DATA UNDER STUDY.
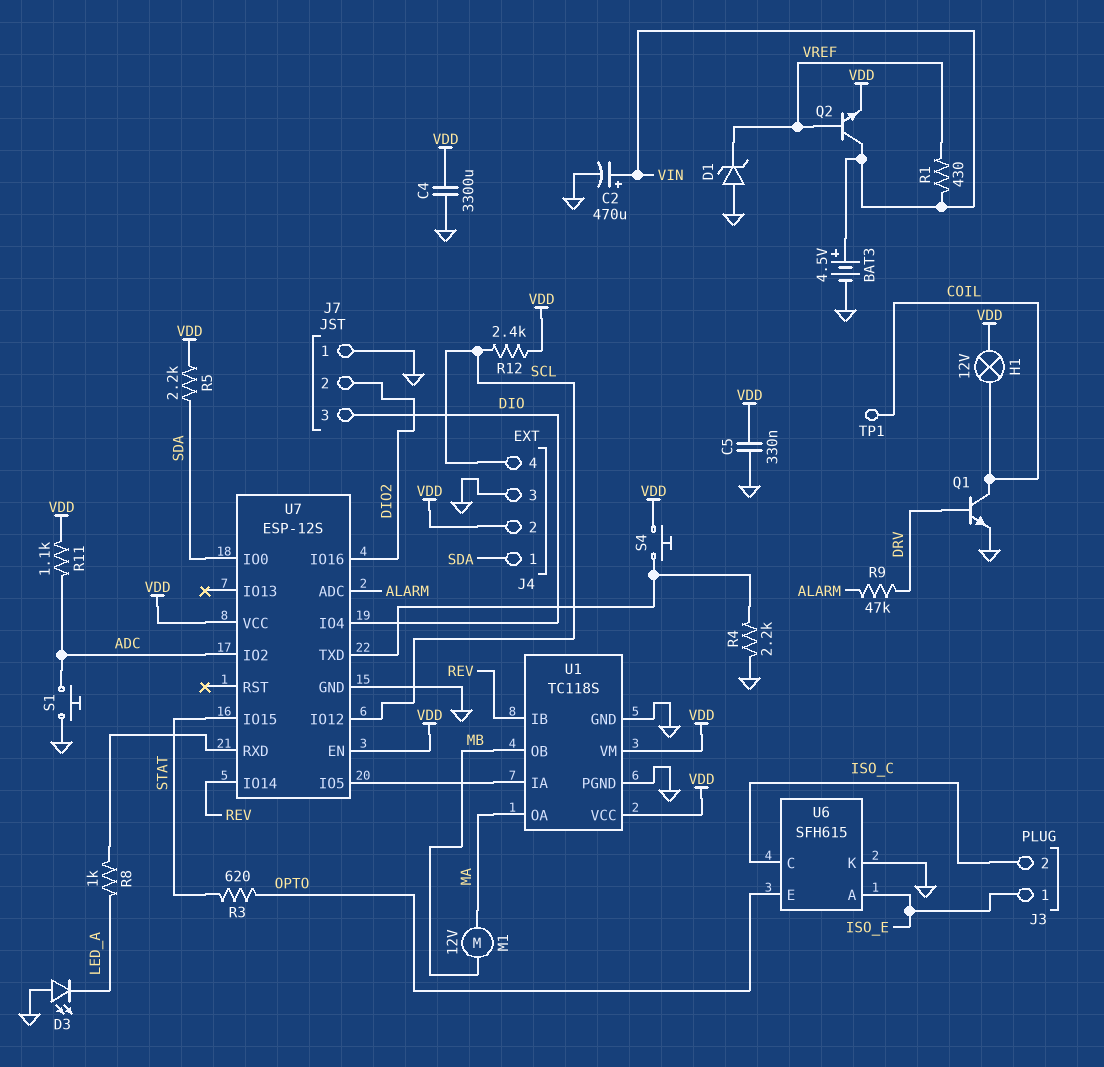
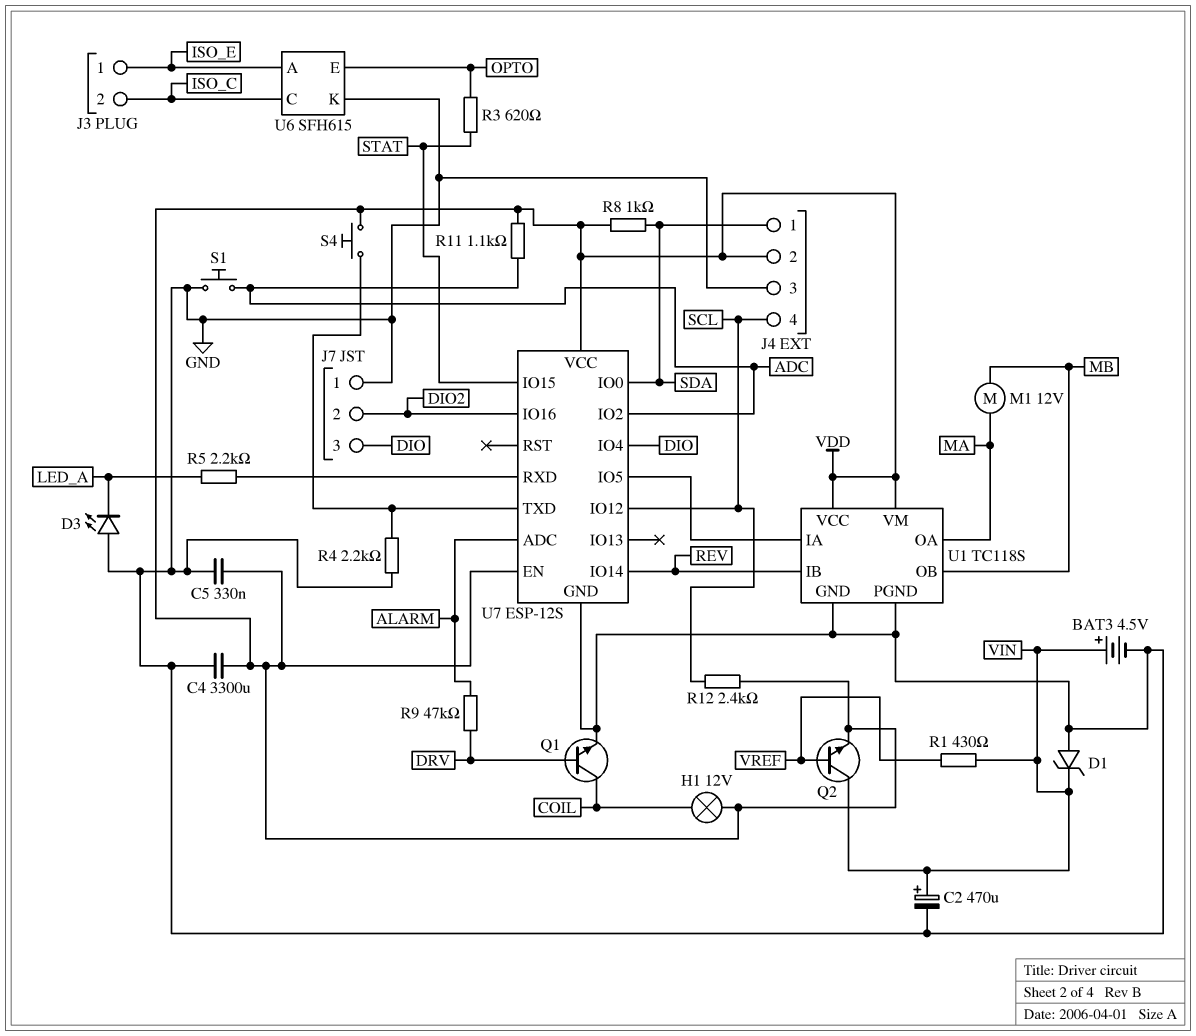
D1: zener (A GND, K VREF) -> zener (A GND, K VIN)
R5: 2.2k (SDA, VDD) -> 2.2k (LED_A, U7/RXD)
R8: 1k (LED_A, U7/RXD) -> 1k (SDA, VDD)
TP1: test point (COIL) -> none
==
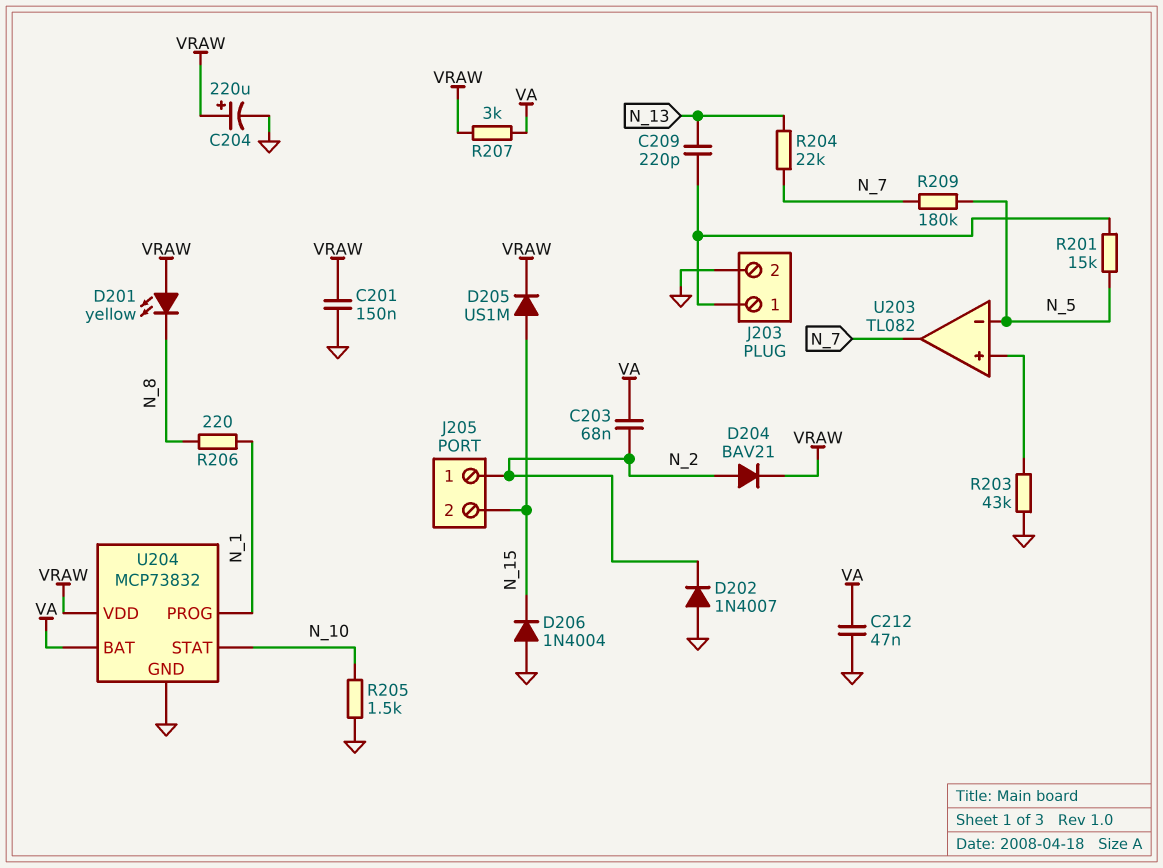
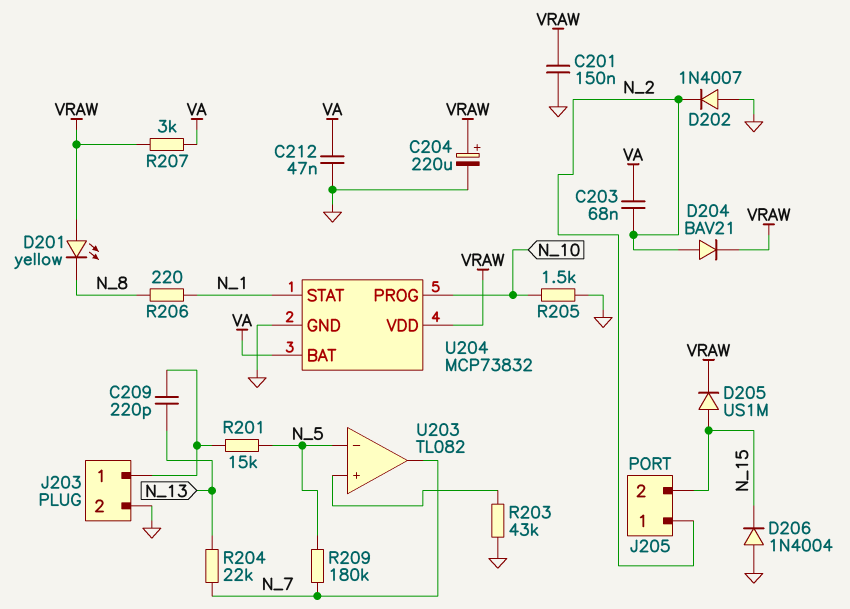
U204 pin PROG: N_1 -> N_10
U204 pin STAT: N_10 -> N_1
==
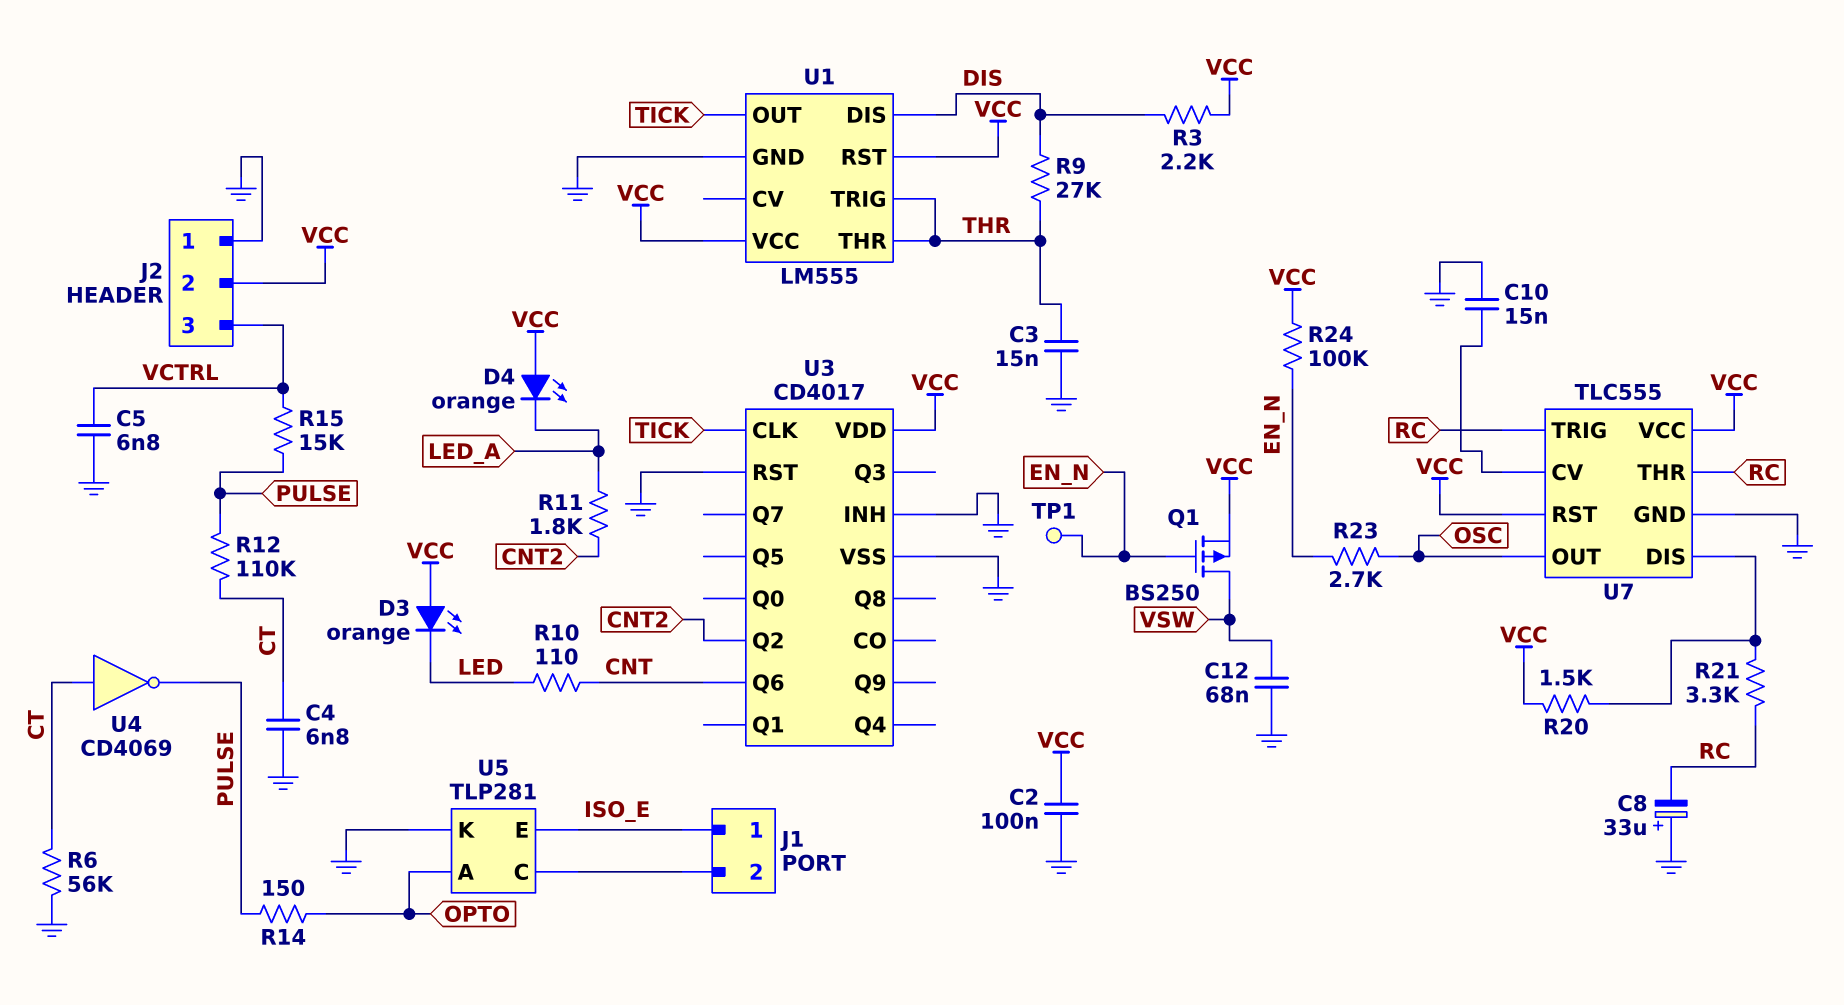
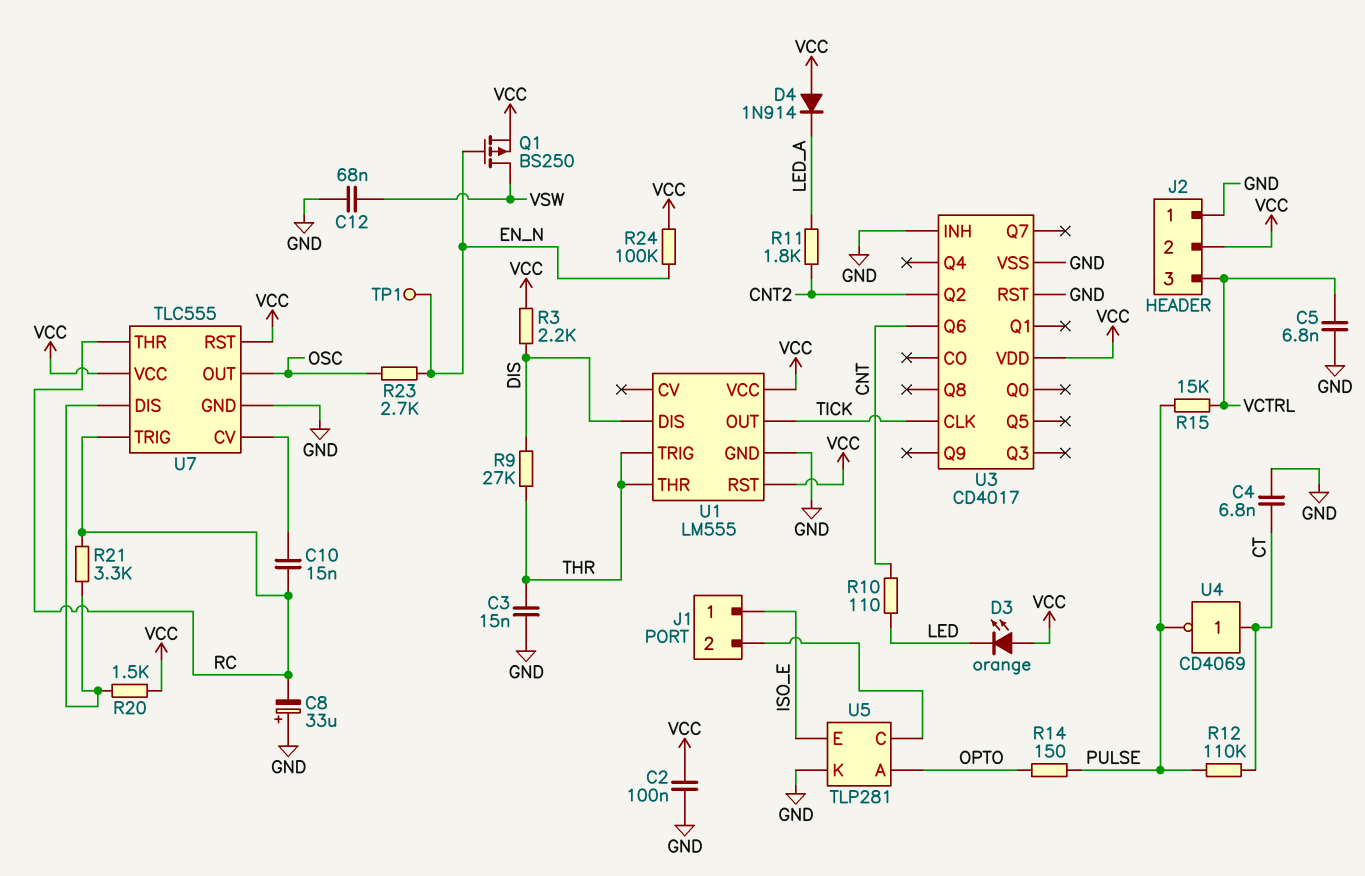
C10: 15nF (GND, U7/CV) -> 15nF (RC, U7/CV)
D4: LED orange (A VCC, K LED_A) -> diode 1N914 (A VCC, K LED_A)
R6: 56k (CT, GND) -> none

WHAT IS EXPECTED. Working from the data above, extract solely the lines from the one containing "C10: 15nF (GND, U7/CV) -> 15nF (RC, U7/CV)" through the one containing "R6: 56k (CT, GND) -> none", exactly as they appear, both included.

PROBLEM SOLUTION.
C10: 15nF (GND, U7/CV) -> 15nF (RC, U7/CV)
D4: LED orange (A VCC, K LED_A) -> diode 1N914 (A VCC, K LED_A)
R6: 56k (CT, GND) -> none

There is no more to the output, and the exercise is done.